TASK TO COMPLETE: In the answer, each line from the top of the material through the line that contains "pink vase: 2 -> 1" is restated exactly. No picture is given again.
------------------------
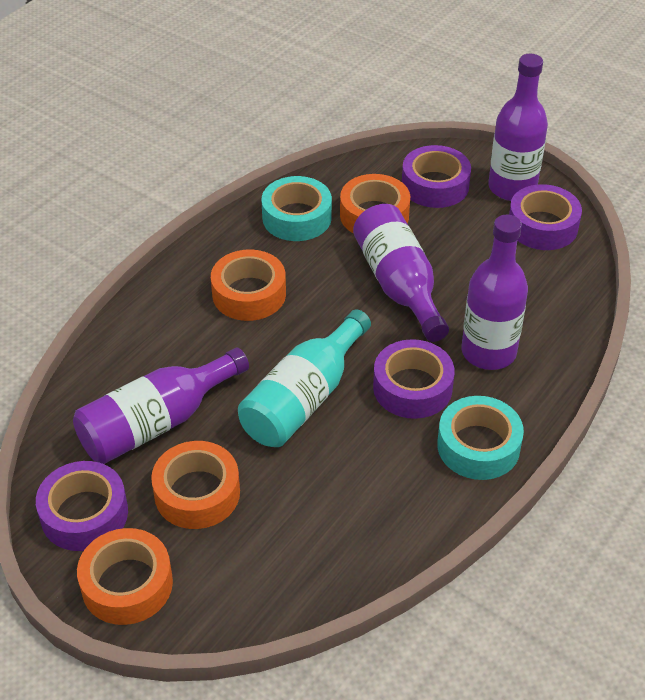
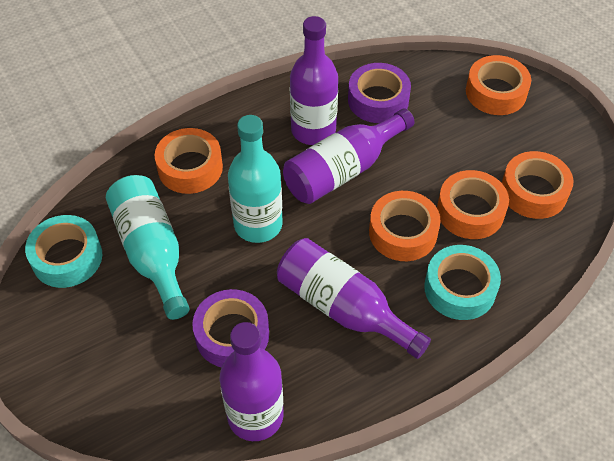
orange tape: 4 -> 5
purple tape: 4 -> 2
turquoise bottle: 1 -> 2

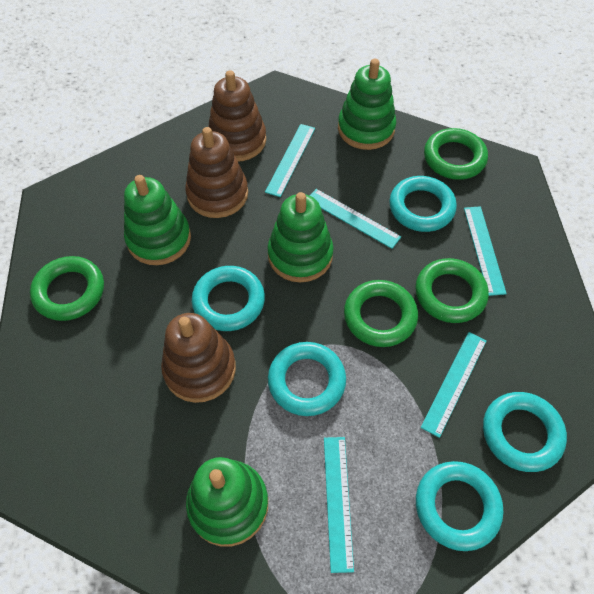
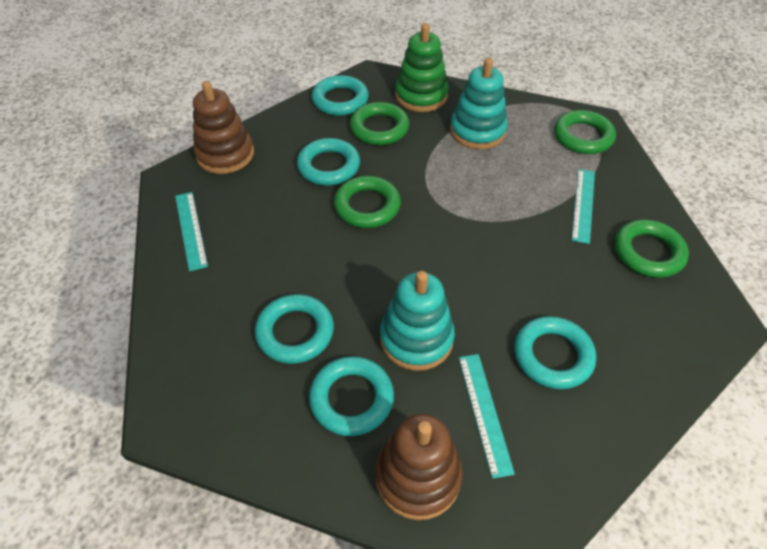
brown stacking toy: 3 -> 2
green stacking toy: 4 -> 1
turquoise ruler: 5 -> 3
turquoise stacking toy: 0 -> 2

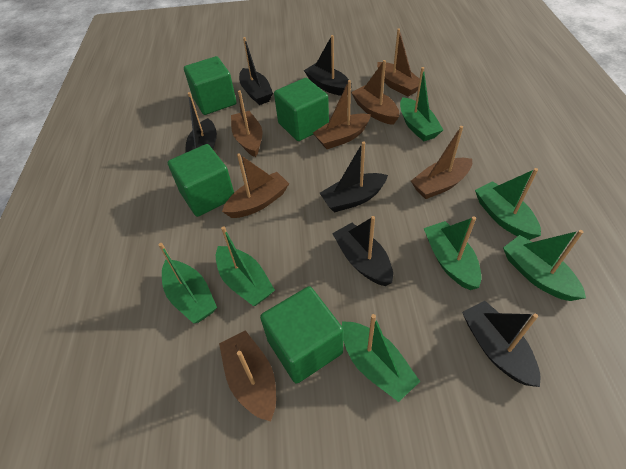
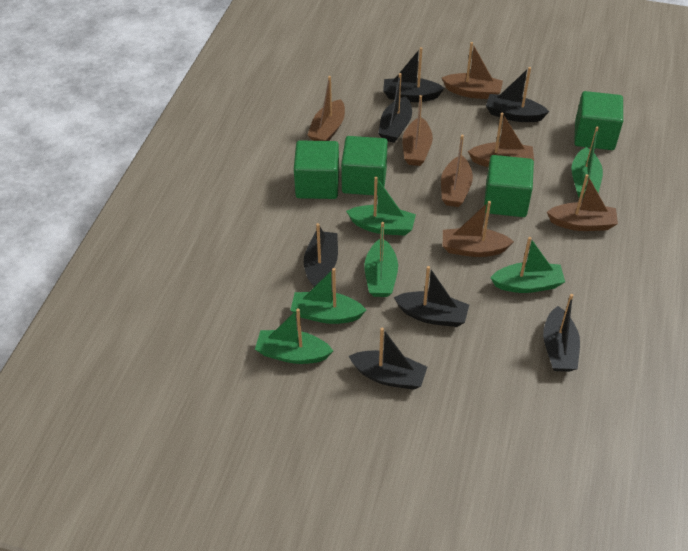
black boat: 6 -> 7
green boat: 7 -> 6

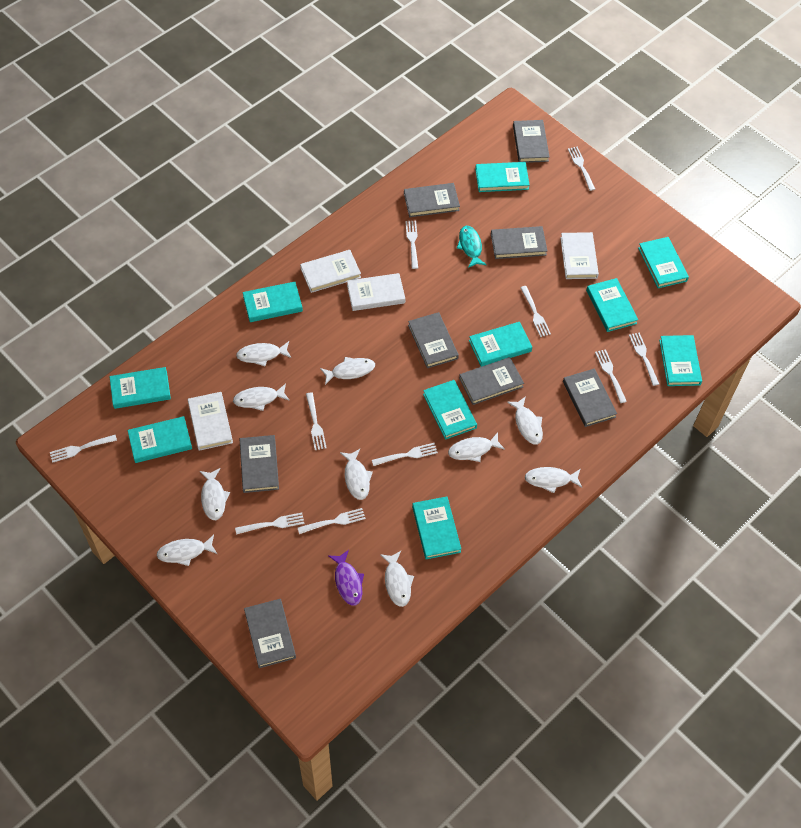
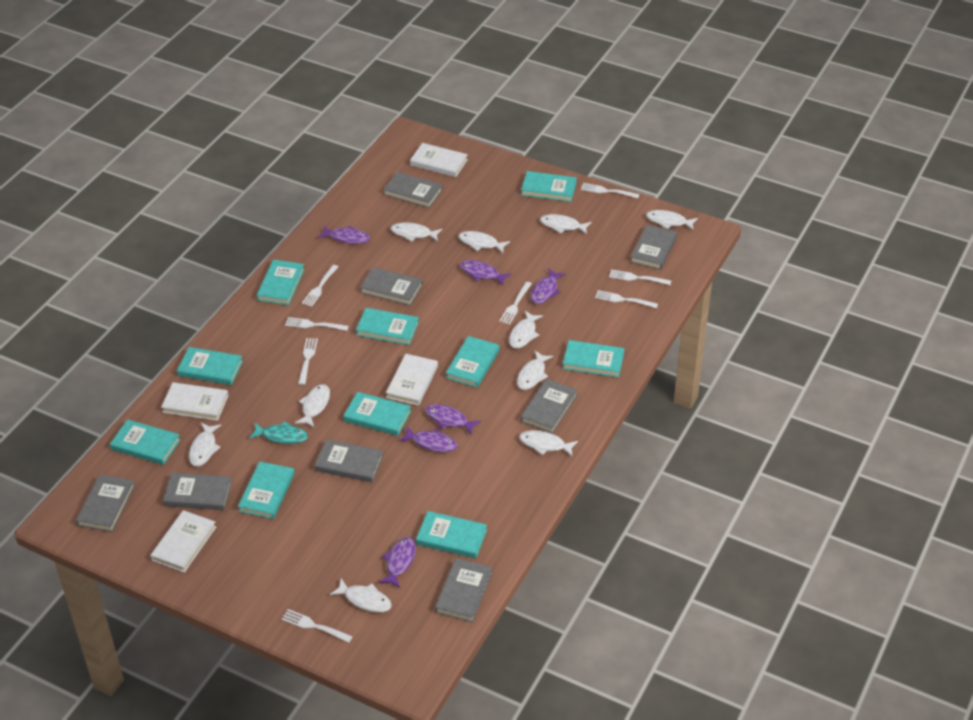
purple fish: 1 -> 6
white fork: 10 -> 8

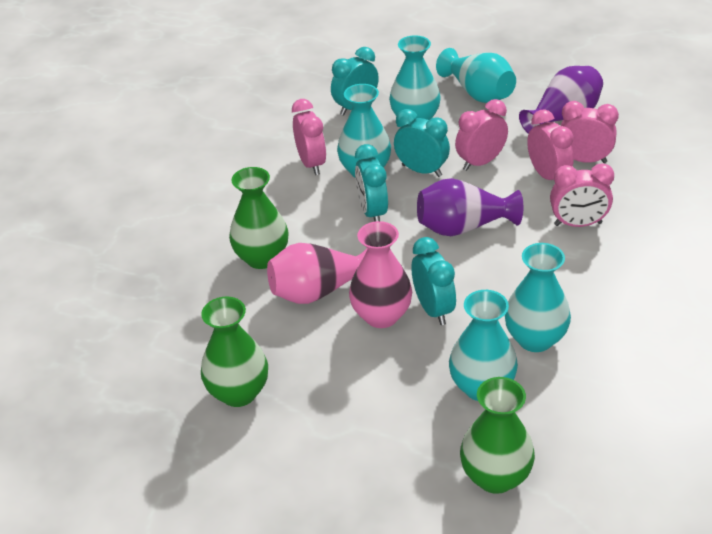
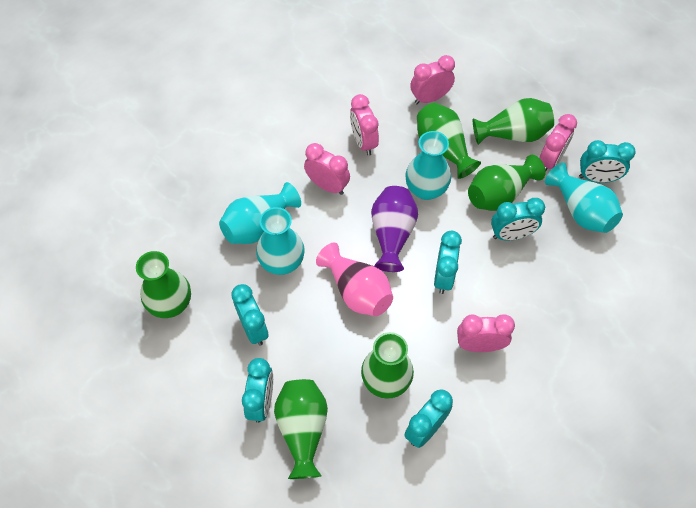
green vase: 3 -> 6
pink vase: 2 -> 1
purple vase: 2 -> 1
turquoise clock: 4 -> 6
turquoise vase: 5 -> 4

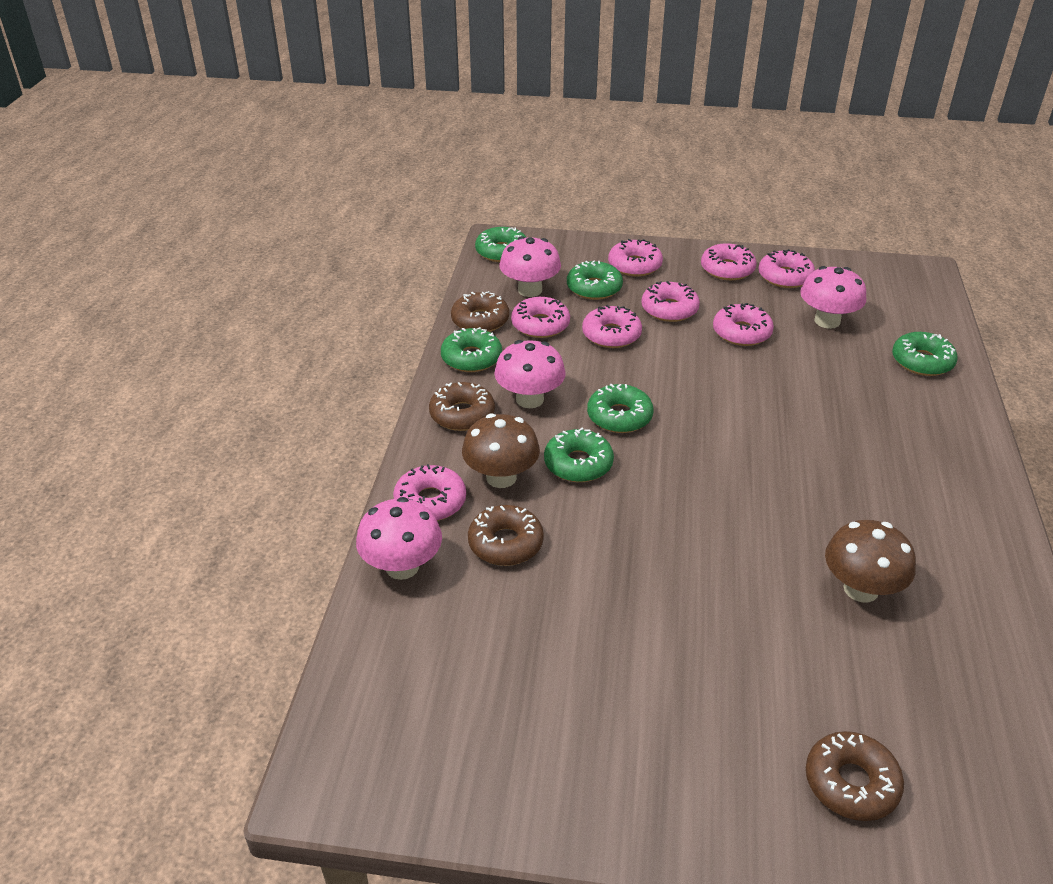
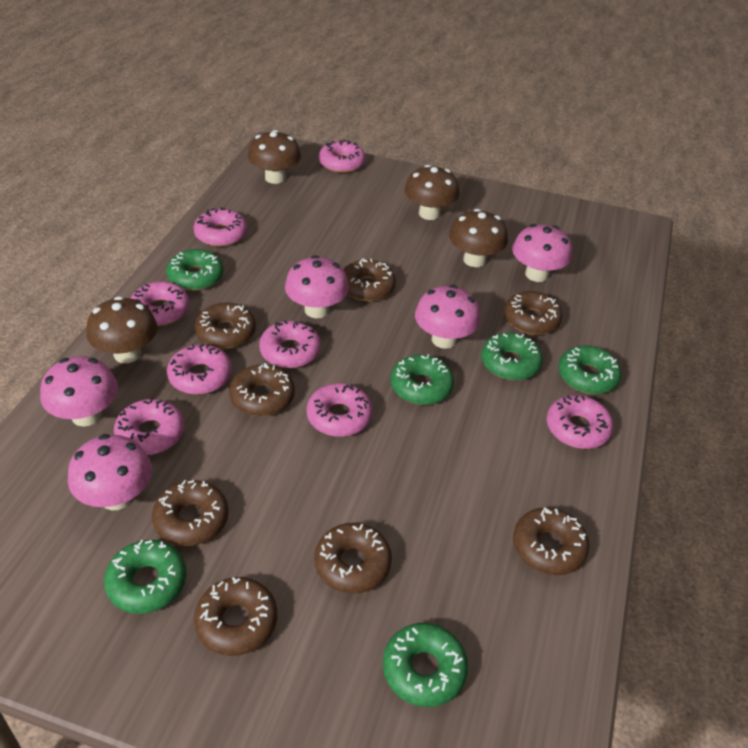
brown donut: 4 -> 8
brown mushroom: 2 -> 4
pink mushroom: 4 -> 5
------------------------
SOLUTION FOR THIS EXERCISE:
orange tape: 4 -> 5
purple tape: 4 -> 2
turquoise bottle: 1 -> 2

brown stacking toy: 3 -> 2
green stacking toy: 4 -> 1
turquoise ruler: 5 -> 3
turquoise stacking toy: 0 -> 2

black boat: 6 -> 7
green boat: 7 -> 6

purple fish: 1 -> 6
white fork: 10 -> 8

green vase: 3 -> 6
pink vase: 2 -> 1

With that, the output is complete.